● **Task inputs**
______________________________

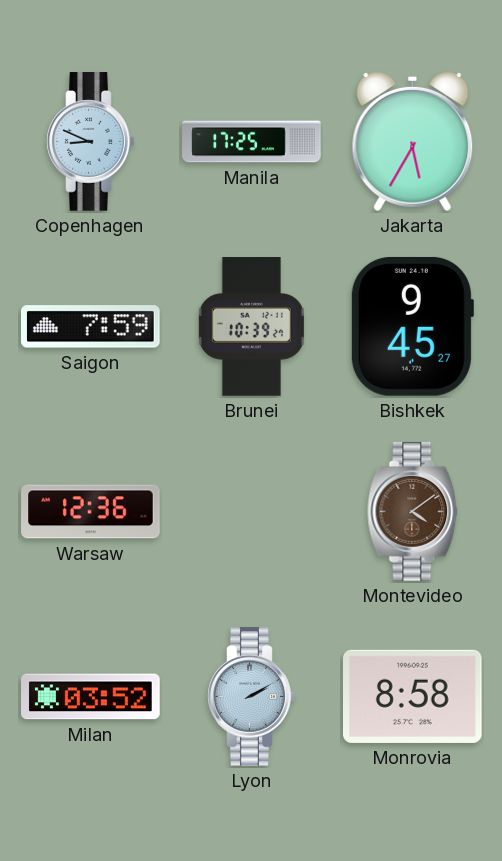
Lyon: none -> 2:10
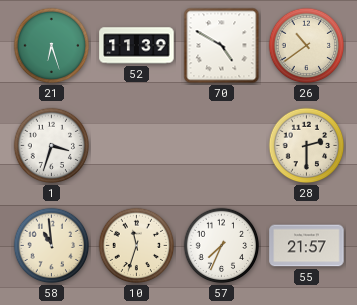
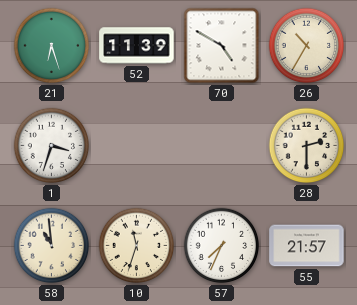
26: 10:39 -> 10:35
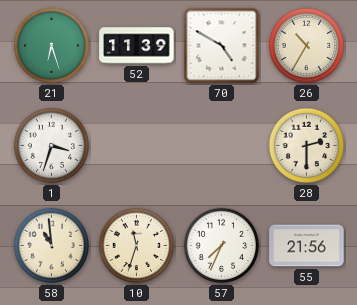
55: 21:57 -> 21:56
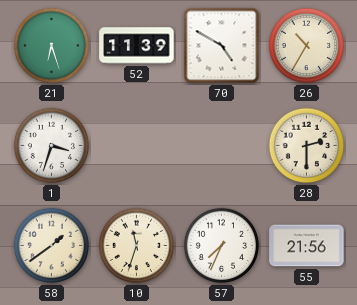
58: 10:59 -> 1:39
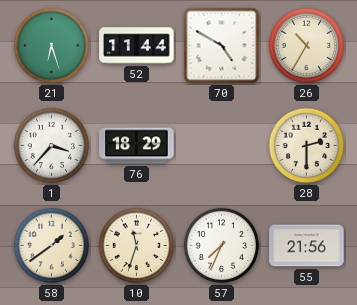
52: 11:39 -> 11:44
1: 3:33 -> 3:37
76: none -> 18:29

______________________________

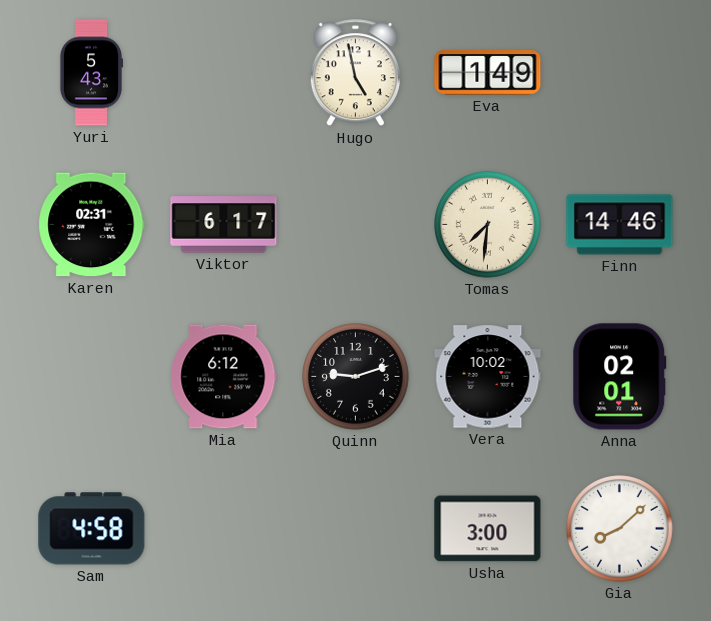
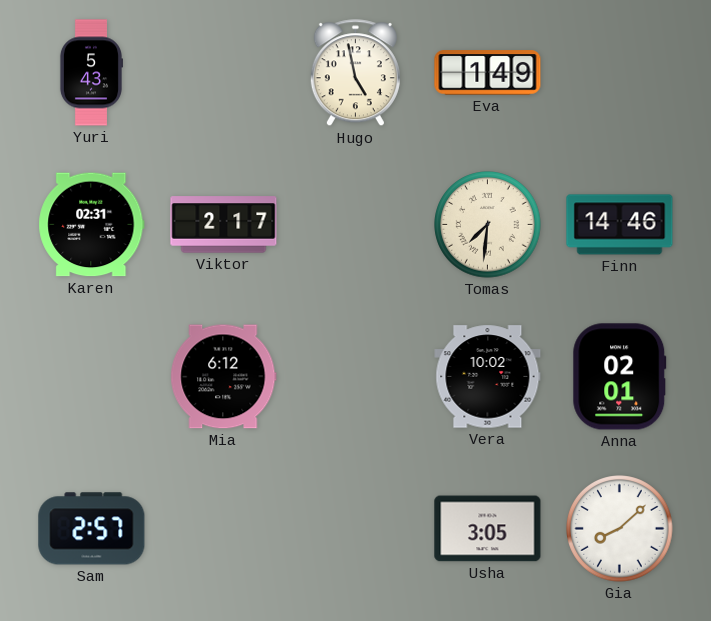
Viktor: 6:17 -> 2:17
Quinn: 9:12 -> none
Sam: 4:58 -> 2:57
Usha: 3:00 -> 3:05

______________________________

● **To do**
Format part of the material as a JSON list of strings, one string per line, beginning at the line that contains "Lyon: none -> 2:10" and stopping after the line that contains "58: 10:59 -> 1:39". Leave out blank lines and the pictures.

● **The completed task**
[
  "Lyon: none -> 2:10",
  "26: 10:39 -> 10:35",
  "55: 21:57 -> 21:56",
  "58: 10:59 -> 1:39"
]